** AVAILABLE RECORDS follows **

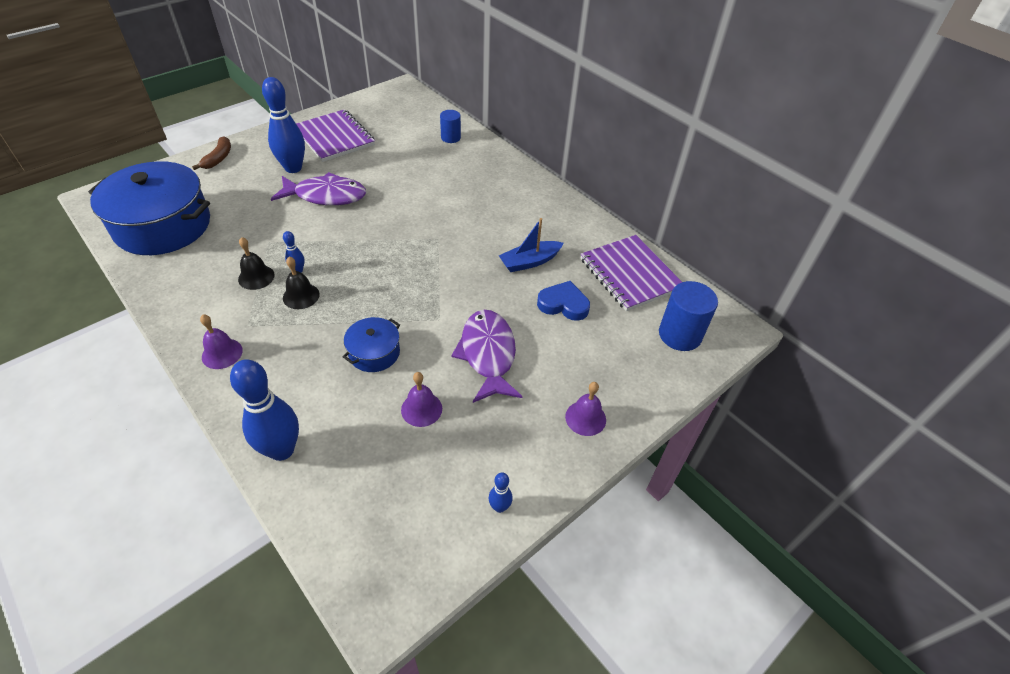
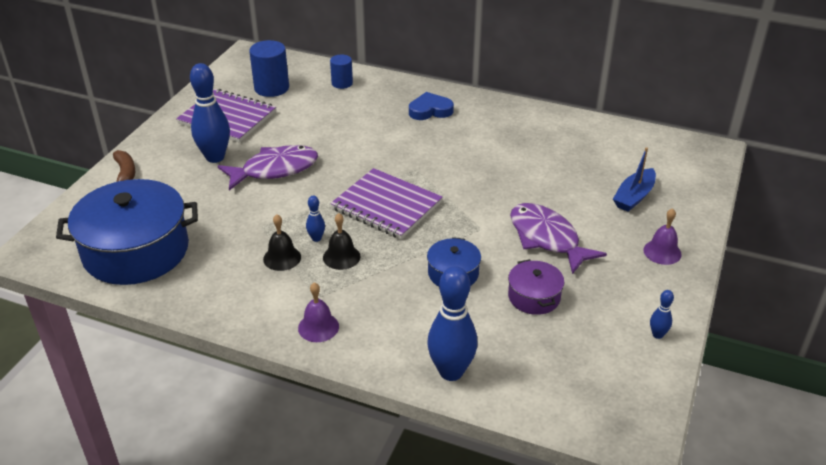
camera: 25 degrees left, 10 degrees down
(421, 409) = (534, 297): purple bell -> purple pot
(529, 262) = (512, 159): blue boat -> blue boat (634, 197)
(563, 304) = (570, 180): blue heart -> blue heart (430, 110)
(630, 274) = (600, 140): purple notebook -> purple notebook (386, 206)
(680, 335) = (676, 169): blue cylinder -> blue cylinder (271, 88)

** End of AVAILABLE RECORDS **
** AVAILABLE RECORDS follows **

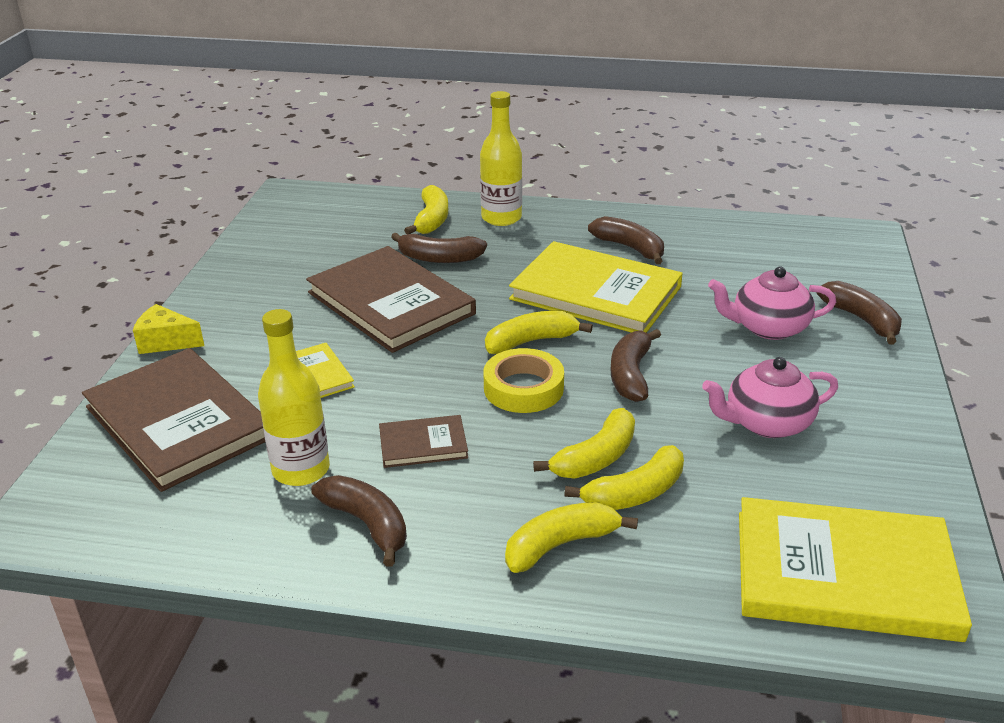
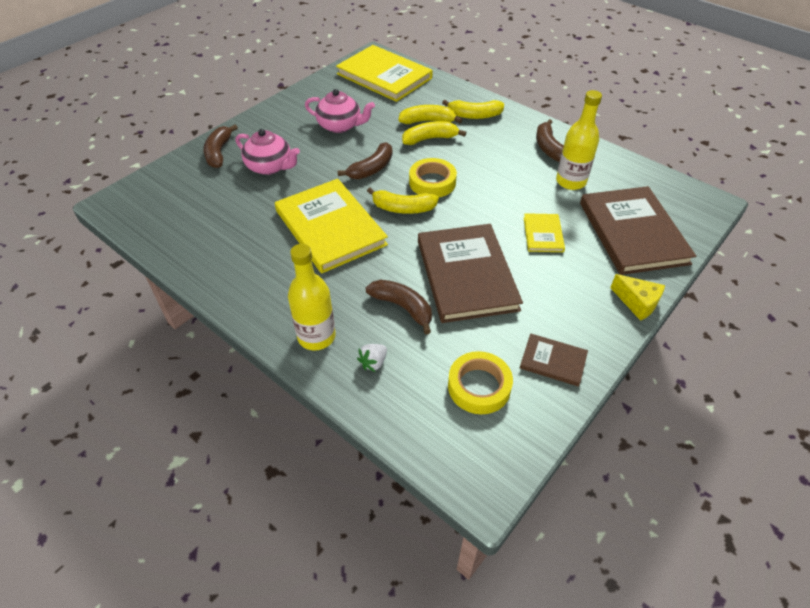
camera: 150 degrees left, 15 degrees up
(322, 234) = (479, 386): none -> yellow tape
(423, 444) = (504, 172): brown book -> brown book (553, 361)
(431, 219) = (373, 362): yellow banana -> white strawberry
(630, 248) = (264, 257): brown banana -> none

** End of AVAILABLE RECORDS **

◆ WORK REQUEST ◆
The lines holding the string "blue" in the listing above are what you should copy out.

◆ RESPONSE TO THIS TASK ◆
(529, 262) = (512, 159): blue boat -> blue boat (634, 197)
(563, 304) = (570, 180): blue heart -> blue heart (430, 110)
(680, 335) = (676, 169): blue cylinder -> blue cylinder (271, 88)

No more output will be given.